Dataset rows
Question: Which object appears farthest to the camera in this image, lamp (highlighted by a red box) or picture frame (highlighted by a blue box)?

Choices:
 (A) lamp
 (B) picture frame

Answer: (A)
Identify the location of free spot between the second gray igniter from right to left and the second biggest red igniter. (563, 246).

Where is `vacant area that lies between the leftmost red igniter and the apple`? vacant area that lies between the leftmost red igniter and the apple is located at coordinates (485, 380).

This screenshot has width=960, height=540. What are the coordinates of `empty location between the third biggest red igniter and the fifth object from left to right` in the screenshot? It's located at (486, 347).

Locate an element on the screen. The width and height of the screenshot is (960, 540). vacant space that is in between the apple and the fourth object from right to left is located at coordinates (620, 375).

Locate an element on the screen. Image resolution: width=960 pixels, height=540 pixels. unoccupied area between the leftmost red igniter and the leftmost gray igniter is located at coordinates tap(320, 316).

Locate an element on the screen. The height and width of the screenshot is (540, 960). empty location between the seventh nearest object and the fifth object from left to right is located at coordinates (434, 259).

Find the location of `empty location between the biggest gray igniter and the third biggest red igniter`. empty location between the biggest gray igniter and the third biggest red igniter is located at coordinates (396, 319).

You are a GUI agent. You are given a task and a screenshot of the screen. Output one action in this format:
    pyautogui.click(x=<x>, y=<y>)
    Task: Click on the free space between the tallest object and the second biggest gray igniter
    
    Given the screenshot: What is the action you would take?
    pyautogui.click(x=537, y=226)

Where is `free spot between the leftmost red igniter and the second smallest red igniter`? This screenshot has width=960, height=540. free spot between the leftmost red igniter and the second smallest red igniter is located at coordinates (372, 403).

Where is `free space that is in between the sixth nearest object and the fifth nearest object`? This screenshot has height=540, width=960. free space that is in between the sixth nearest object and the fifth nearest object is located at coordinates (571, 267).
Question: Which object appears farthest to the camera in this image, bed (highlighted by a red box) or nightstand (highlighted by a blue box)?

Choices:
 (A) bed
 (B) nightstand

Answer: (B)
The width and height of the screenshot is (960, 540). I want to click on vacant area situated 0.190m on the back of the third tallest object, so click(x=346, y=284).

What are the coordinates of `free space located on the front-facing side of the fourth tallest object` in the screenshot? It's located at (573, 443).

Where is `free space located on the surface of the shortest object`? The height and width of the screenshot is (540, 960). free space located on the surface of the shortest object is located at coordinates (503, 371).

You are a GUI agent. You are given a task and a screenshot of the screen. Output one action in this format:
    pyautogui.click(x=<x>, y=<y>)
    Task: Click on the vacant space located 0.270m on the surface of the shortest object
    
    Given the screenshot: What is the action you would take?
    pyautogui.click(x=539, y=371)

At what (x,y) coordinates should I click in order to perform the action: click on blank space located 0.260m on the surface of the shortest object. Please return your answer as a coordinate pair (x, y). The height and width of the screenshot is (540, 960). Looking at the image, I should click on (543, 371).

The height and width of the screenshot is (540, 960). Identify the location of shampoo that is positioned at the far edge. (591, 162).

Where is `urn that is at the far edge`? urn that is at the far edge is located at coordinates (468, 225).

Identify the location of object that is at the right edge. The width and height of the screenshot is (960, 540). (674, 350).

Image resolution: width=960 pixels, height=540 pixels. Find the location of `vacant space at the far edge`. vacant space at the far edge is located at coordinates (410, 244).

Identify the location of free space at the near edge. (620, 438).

**WHAT IS NEEDED**
Format the lines of the records starting at the line containing "coordinates (571, 267)." and ending at the line containing "coordinates (503, 371)." as a JSON list of strings, one string per line, leaving out blank lines.

**TASK ANSWER**
[
  "Where is `free space that is in between the sixth nearest object and the fifth nearest object`? This screenshot has height=540, width=960. free space that is in between the sixth nearest object and the fifth nearest object is located at coordinates (571, 267).",
  "Question: Which object appears farthest to the camera in this image, bed (highlighted by a red box) or nightstand (highlighted by a blue box)?",
  "Choices:",
  " (A) bed",
  " (B) nightstand",
  "Answer: (B)",
  "The width and height of the screenshot is (960, 540). I want to click on vacant area situated 0.190m on the back of the third tallest object, so click(x=346, y=284).",
  "What are the coordinates of `free space located on the front-facing side of the fourth tallest object` in the screenshot? It's located at (573, 443).",
  "Where is `free space located on the surface of the shortest object`? The height and width of the screenshot is (540, 960). free space located on the surface of the shortest object is located at coordinates (503, 371)."
]